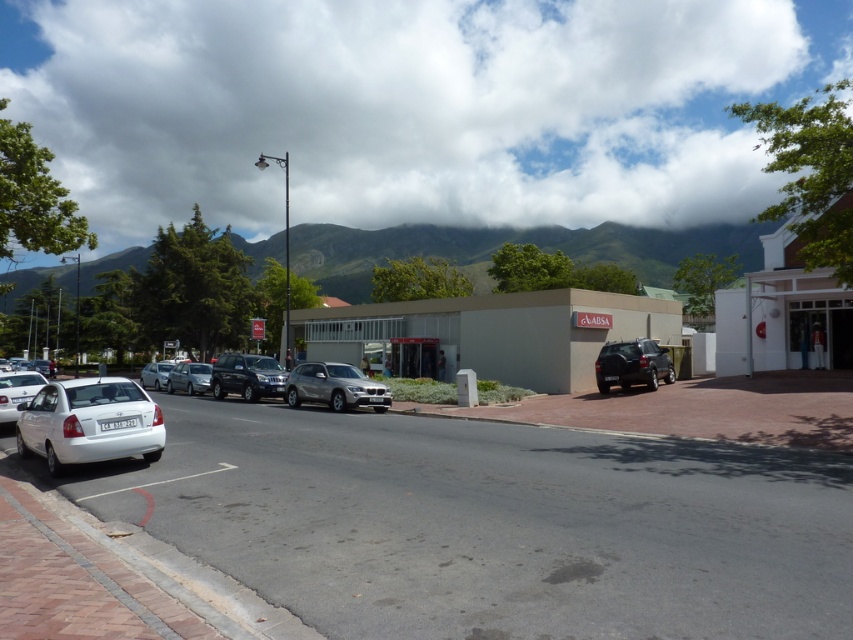
You are standing at the camera position and want to walk to the point labeled point (x=415, y=419). There is also another point labeled point (x=155, y=364) in the scene. Which point will you reach first if you walk straight towards them?

You will reach point (x=415, y=419) first because it is closer to the camera than point (x=155, y=364).

You are standing on the street and want to walk from point [378,234] to point [206,365]. Which direction should you move relative to your current position?

You should move away from the viewer since point [206,365] is further away than point [378,234].

You are standing at the entrance of the ABSA building on the right side of the image. You need to walk to the smooth asphalt parking lot at center. In which general direction should you head?

The smooth asphalt parking lot at center is located at point (492, 524), so you should head towards the center of the image from the ABSA building on the right side.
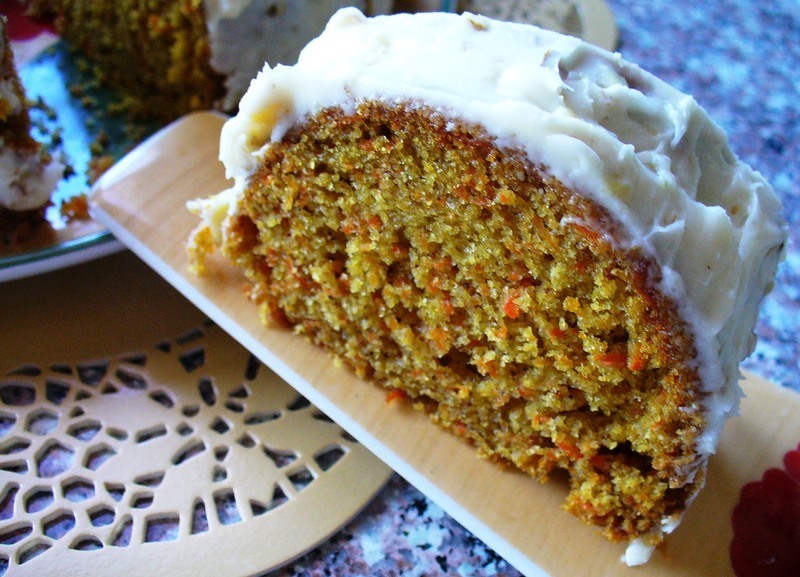
Locate an element on the screen. plate is located at coordinates (126, 402).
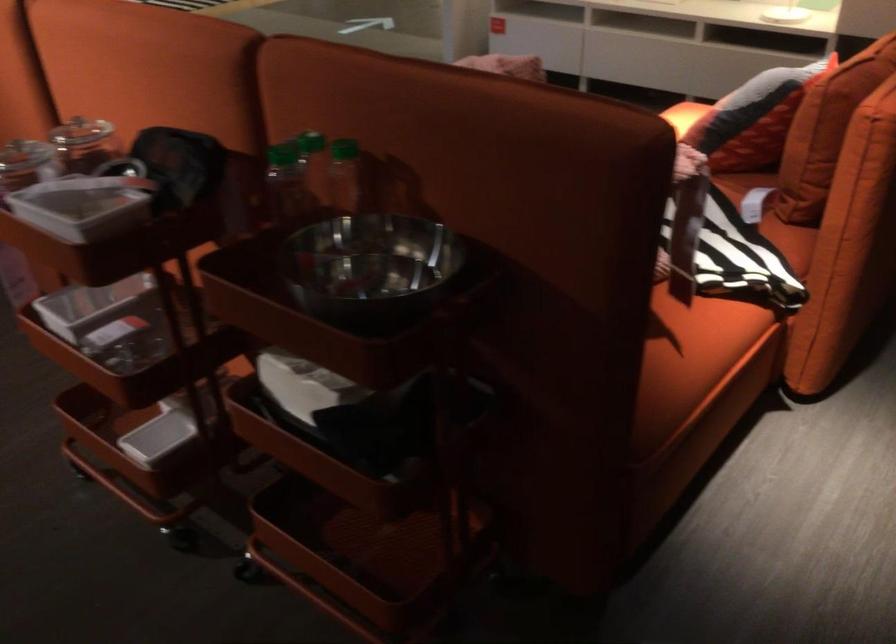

---------------

PROBLEM TO SOLVE:
Write out every line above word for word, leaving out the pictures.

SOLUTION:
You are standing at the camera position and want to walk to the point labeled point (x=415, y=419). There is also another point labeled point (x=155, y=364) in the scene. Which point will you reach first if you walk straight towards them?

You will reach point (x=415, y=419) first because it is closer to the camera than point (x=155, y=364).

You are standing on the street and want to walk from point [378,234] to point [206,365]. Which direction should you move relative to your current position?

You should move away from the viewer since point [206,365] is further away than point [378,234].

You are standing at the entrance of the ABSA building on the right side of the image. You need to walk to the smooth asphalt parking lot at center. In which general direction should you head?

The smooth asphalt parking lot at center is located at point (492, 524), so you should head towards the center of the image from the ABSA building on the right side.
Locate an element on the screen. plate is located at coordinates (126, 402).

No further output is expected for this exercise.